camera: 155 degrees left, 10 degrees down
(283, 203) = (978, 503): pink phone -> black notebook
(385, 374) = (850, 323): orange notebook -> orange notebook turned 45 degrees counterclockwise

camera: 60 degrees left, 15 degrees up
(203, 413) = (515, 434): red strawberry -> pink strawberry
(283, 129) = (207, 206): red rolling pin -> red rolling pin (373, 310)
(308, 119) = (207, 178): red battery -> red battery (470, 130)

.....

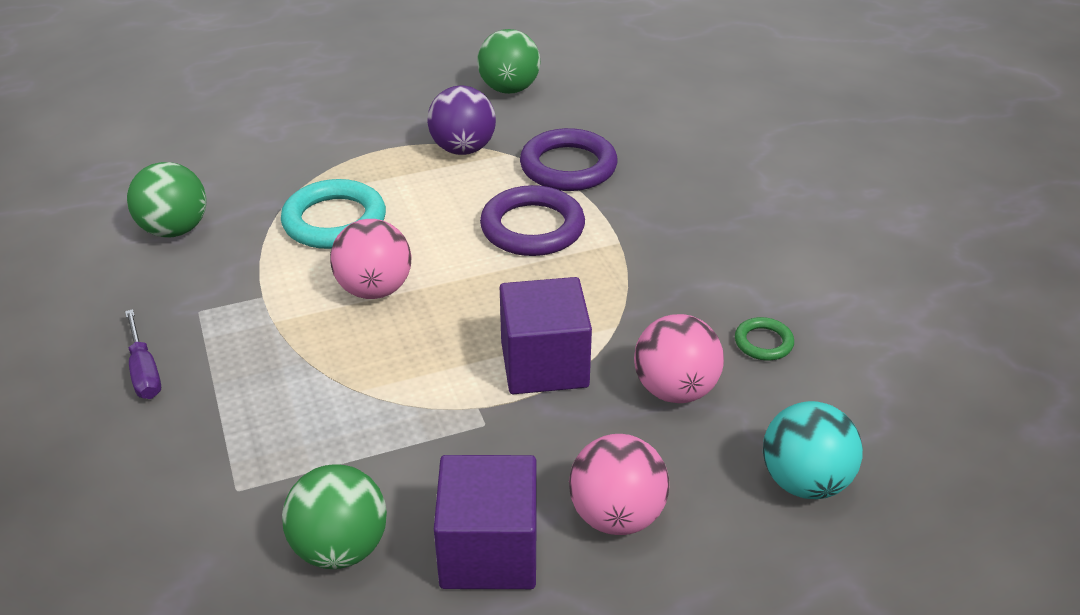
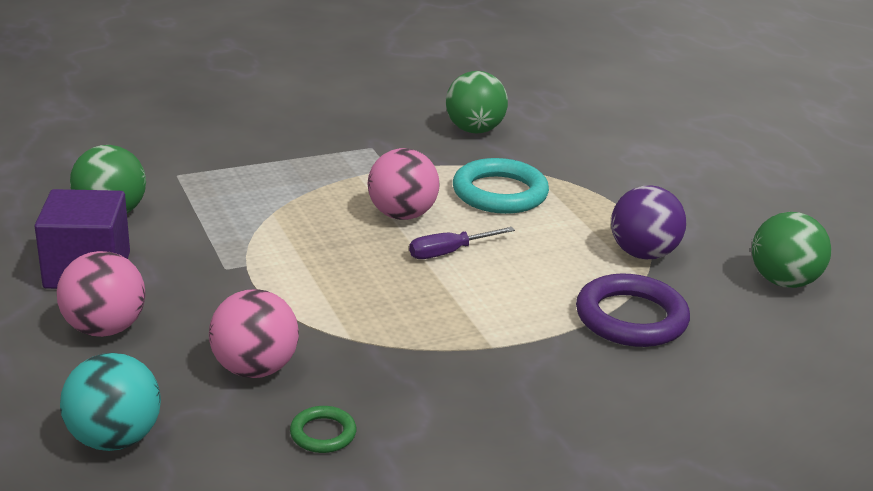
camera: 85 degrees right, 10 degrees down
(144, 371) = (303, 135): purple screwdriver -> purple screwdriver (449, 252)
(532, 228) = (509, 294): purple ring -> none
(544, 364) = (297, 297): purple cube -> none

.....

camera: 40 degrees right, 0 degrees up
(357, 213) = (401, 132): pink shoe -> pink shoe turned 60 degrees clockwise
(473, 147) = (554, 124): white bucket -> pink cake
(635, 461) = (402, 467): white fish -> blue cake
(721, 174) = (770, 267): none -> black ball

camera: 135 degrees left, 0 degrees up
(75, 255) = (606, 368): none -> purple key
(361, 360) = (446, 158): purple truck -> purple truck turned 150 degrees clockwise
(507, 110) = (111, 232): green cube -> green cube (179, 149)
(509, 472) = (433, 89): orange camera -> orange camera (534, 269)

.....

Pull every line holding "right" out of the records.

camera: 85 degrees right, 10 degrees down
camera: 40 degrees right, 0 degrees up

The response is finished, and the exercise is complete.